» What to produce
Could the data below be retyped exactly, without its pictures?

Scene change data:
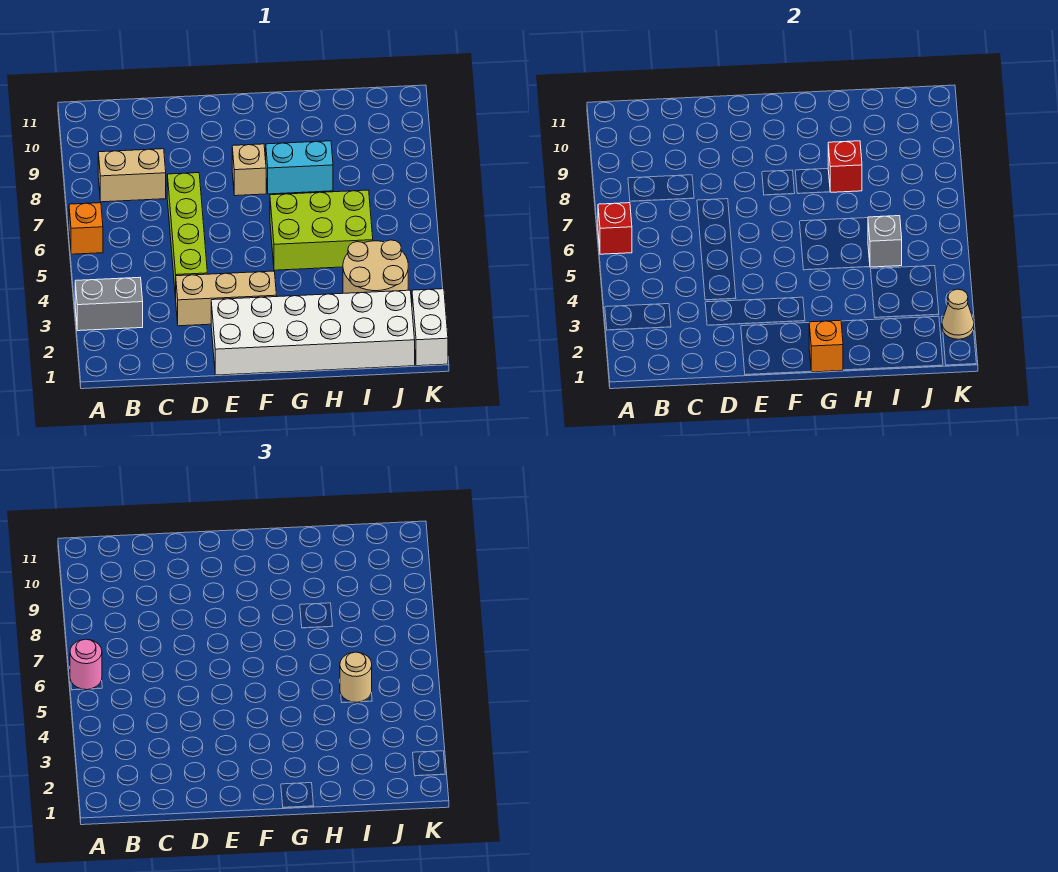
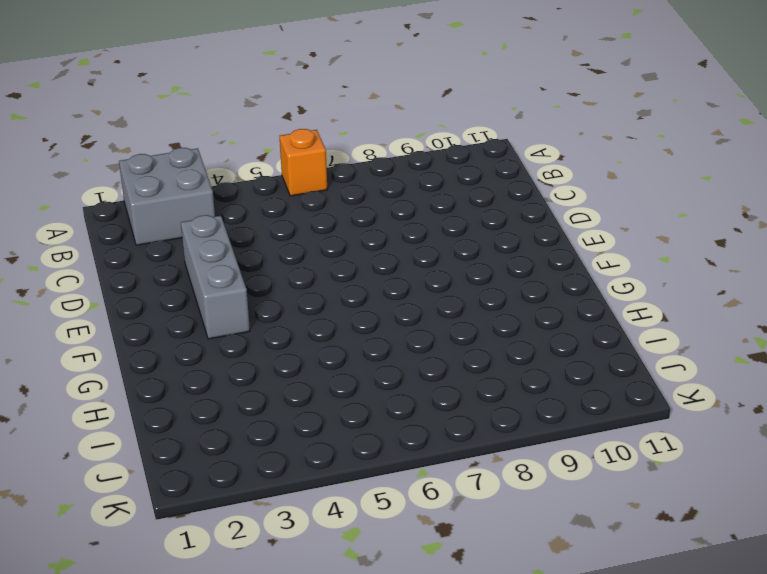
grey 2x2 brick [119,148,215,245] -> grey 1x2 brick [75,277,143,331]
grey 1x3 brick [181,215,250,339] -> tan 1x3 brick [176,271,277,326]
none -> tan 1x2 brick [98,149,166,202]
none -> lime 1x4 brick [167,173,207,299]
none -> white 2x6 brick [211,290,415,375]

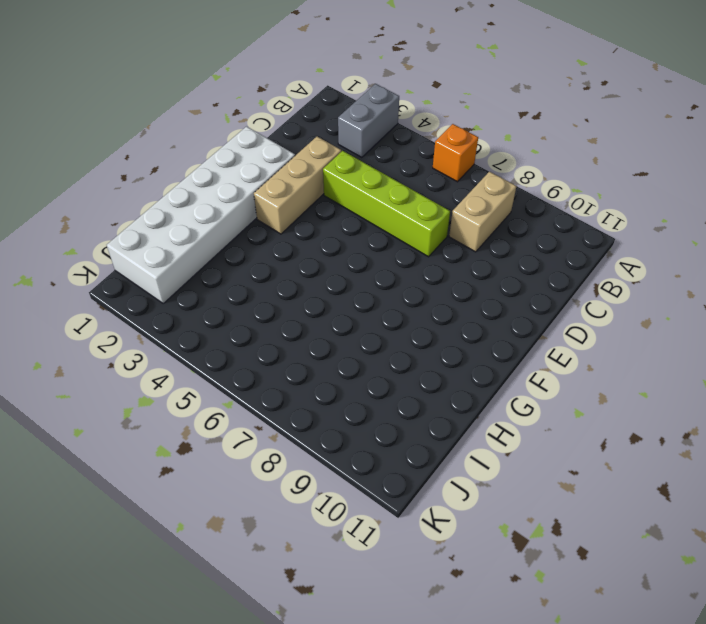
none -> tan 1x1 brick [232,144,266,196]
none -> lime 2x3 brick [270,190,373,270]
none -> cyan 1x2 brick [266,141,333,194]

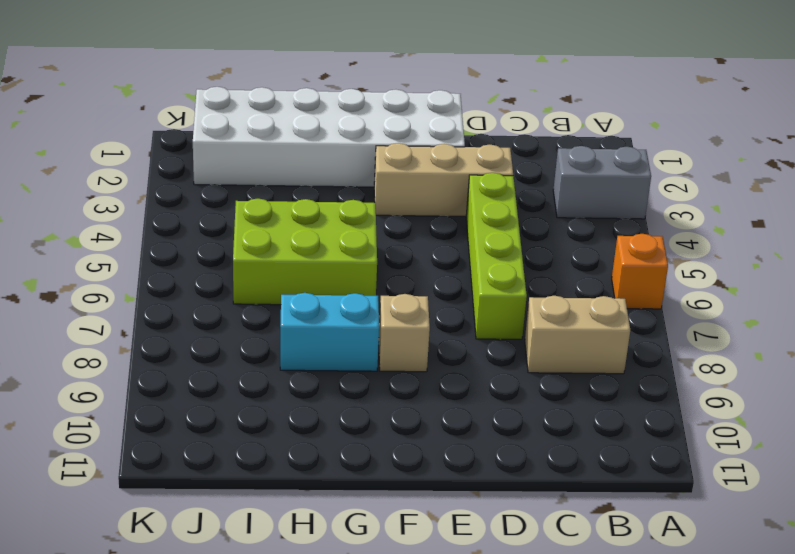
none -> tan 2x2 round brick [343,240,408,293]
none -> white 1x2 brick [412,289,448,366]
none -> red 1x1 brick [598,203,632,254]

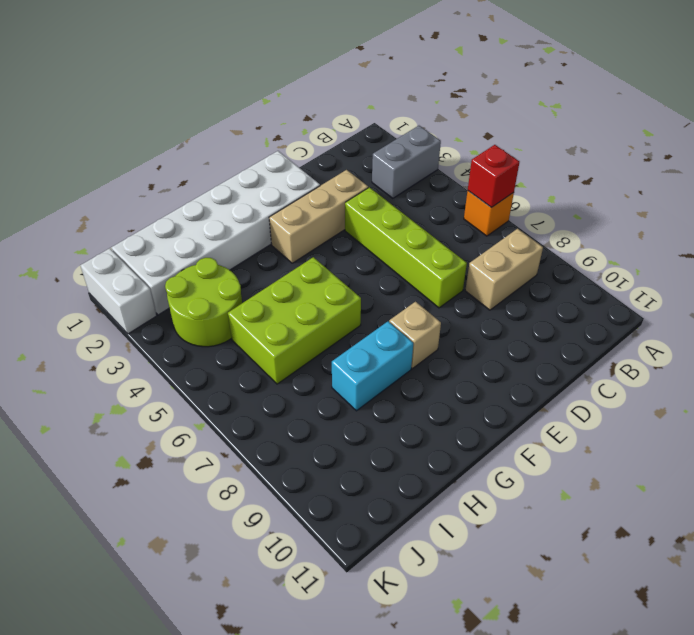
lime 2x2 round brick [165,258,242,347] -> tan 2x2 round brick [343,240,408,293]
none -> orange 1x1 brick [809,320,843,372]
none -> red 1x1 brick [828,141,862,192]
none -> grey 1x1 brick [868,216,902,267]

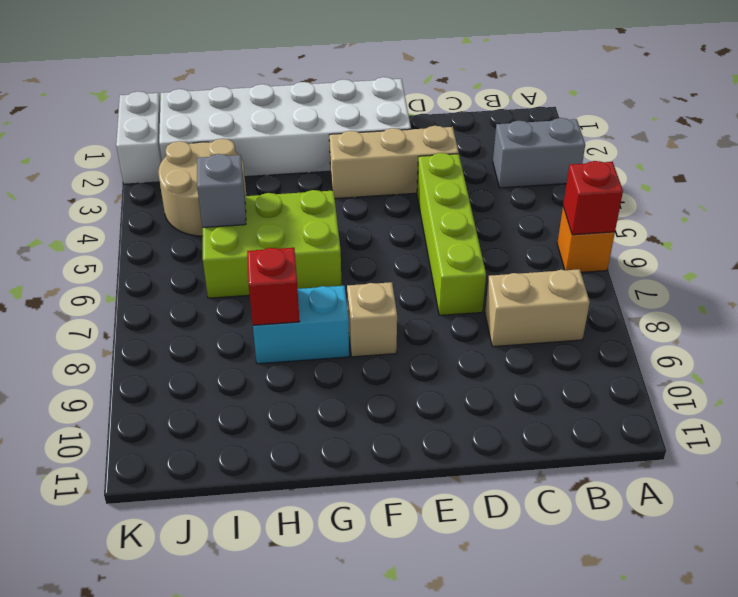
none -> orange 1x1 brick [809,320,843,372]
none -> tan 1x1 cone [942,289,974,339]
none -> pink 1x1 round brick [70,639,102,690]

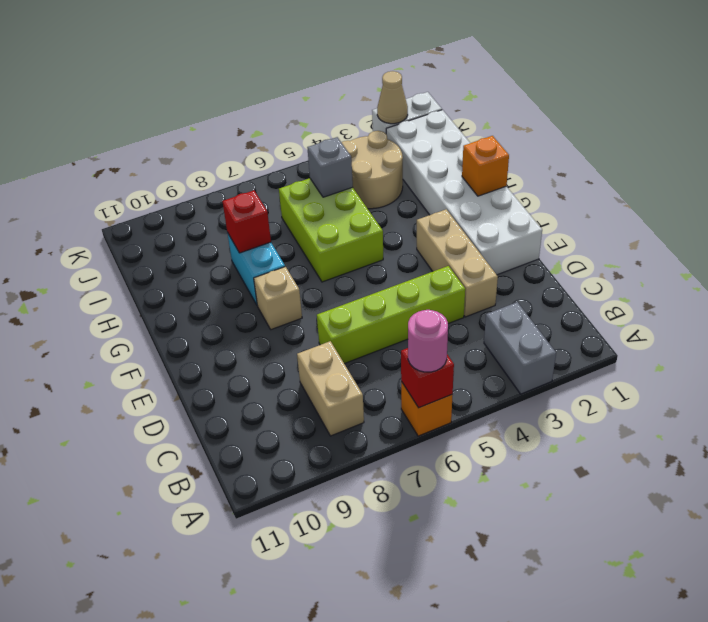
none -> tan 1x1 round brick [340,652,372,702]

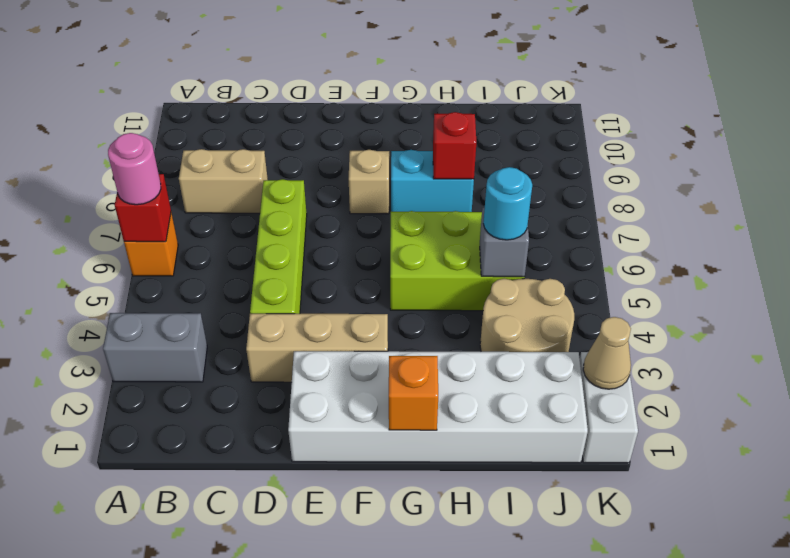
cyan 1x1 round brick [483,167,532,240] -> tan 1x1 round brick [340,652,372,702]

» Answer area
grey 2x2 brick [119,148,215,245] -> grey 1x2 brick [75,277,143,331]
grey 1x3 brick [181,215,250,339] -> tan 1x3 brick [176,271,277,326]
none -> tan 1x2 brick [98,149,166,202]
none -> lime 1x4 brick [167,173,207,299]
none -> white 2x6 brick [211,290,415,375]

none -> tan 1x1 brick [232,144,266,196]
none -> lime 2x3 brick [270,190,373,270]
none -> cyan 1x2 brick [266,141,333,194]

none -> tan 2x2 round brick [343,240,408,293]
none -> white 1x2 brick [412,289,448,366]
none -> red 1x1 brick [598,203,632,254]

lime 2x2 round brick [165,258,242,347] -> tan 2x2 round brick [343,240,408,293]
none -> orange 1x1 brick [809,320,843,372]
none -> red 1x1 brick [828,141,862,192]
none -> grey 1x1 brick [868,216,902,267]

none -> orange 1x1 brick [809,320,843,372]
none -> tan 1x1 cone [942,289,974,339]
none -> pink 1x1 round brick [70,639,102,690]

none -> tan 1x1 round brick [340,652,372,702]

cyan 1x1 round brick [483,167,532,240] -> tan 1x1 round brick [340,652,372,702]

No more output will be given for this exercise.